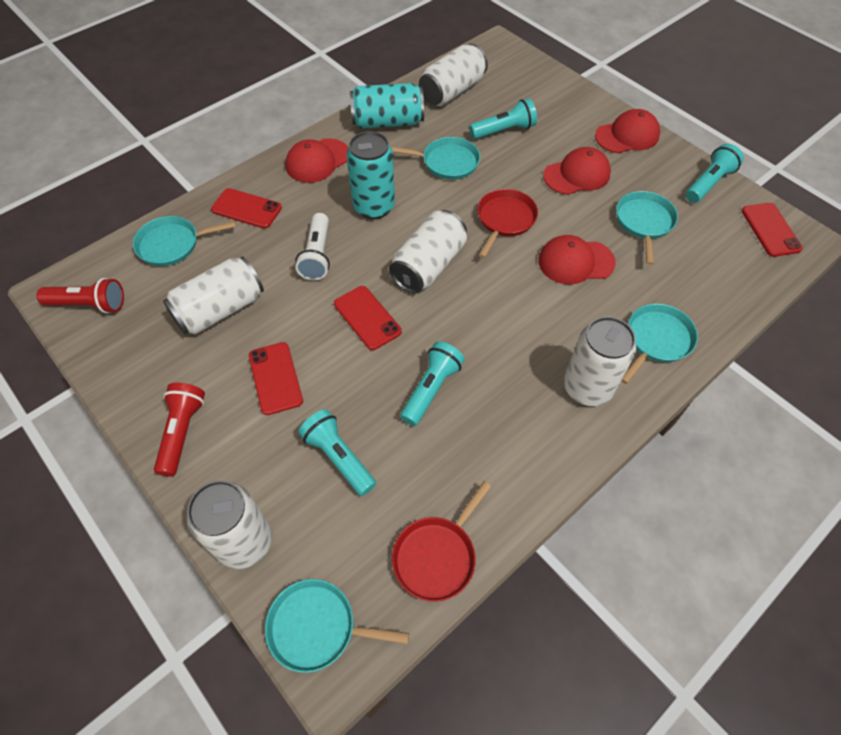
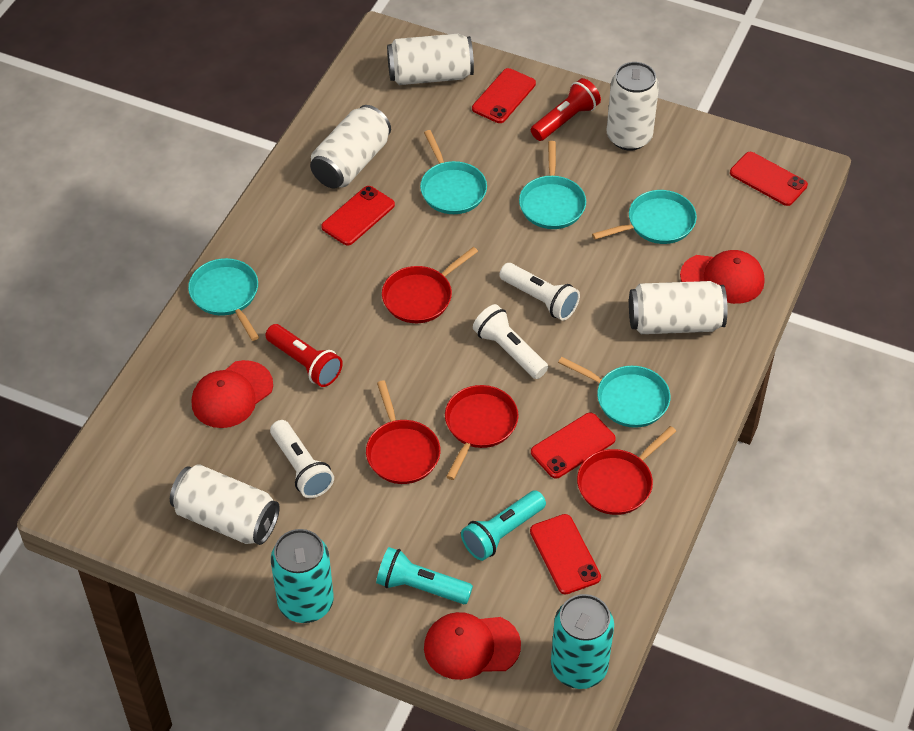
red cap: 4 -> 3
red pan: 2 -> 4
red phone: 4 -> 5
turquoise flashlight: 4 -> 2
white flashlight: 1 -> 3

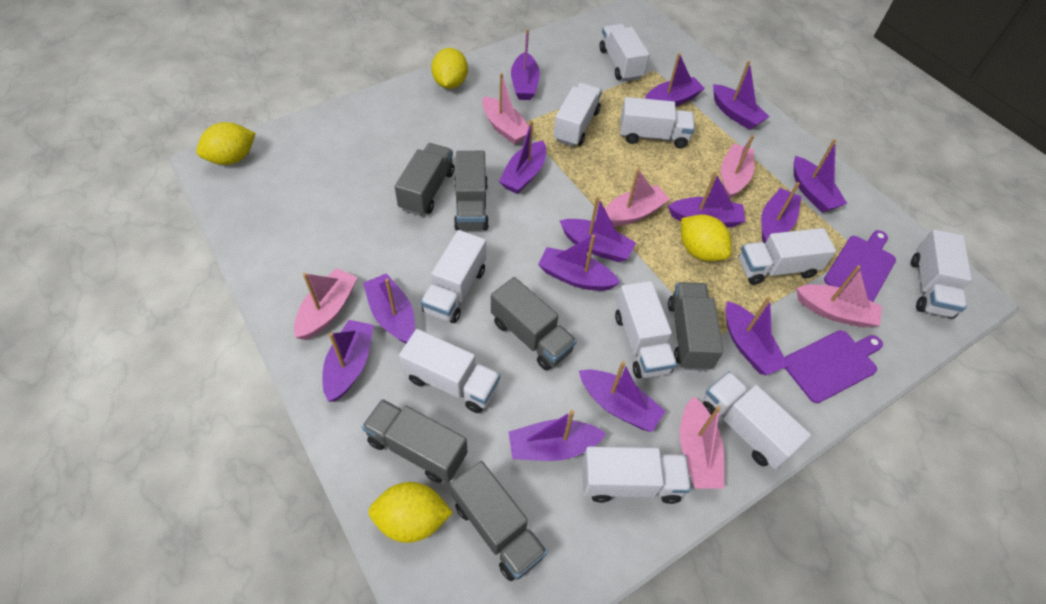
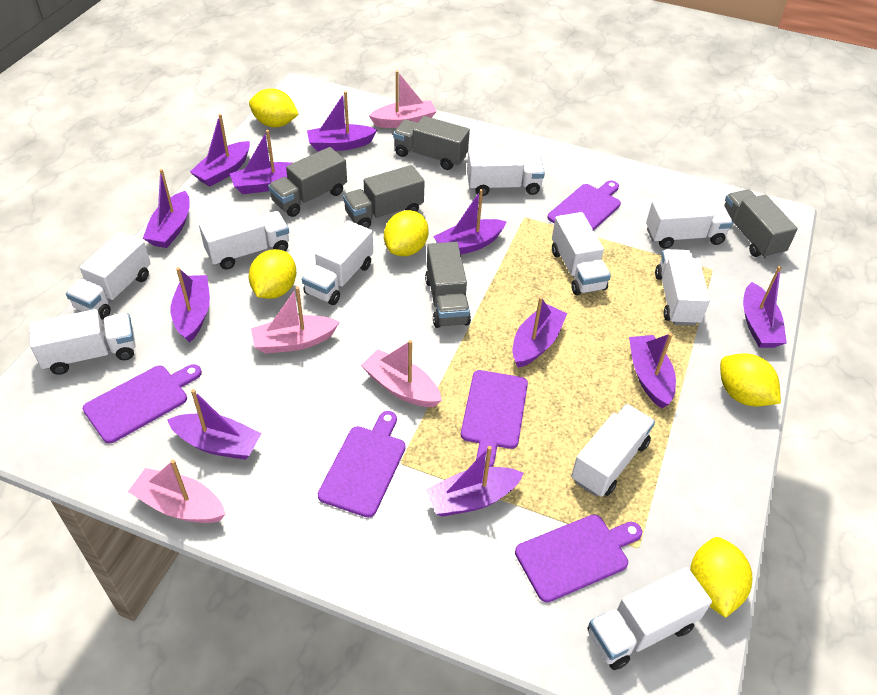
grey truck: 6 -> 5
pink boat: 6 -> 4
purple boat: 14 -> 11
purple cutting board: 2 -> 5
yellow lemon: 4 -> 5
——————————
- JOB
Print the listing verbatim; no pictures.

- RESPONSE BELOW
red cap: 4 -> 3
red pan: 2 -> 4
red phone: 4 -> 5
turquoise flashlight: 4 -> 2
white flashlight: 1 -> 3

grey truck: 6 -> 5
pink boat: 6 -> 4
purple boat: 14 -> 11
purple cutting board: 2 -> 5
yellow lemon: 4 -> 5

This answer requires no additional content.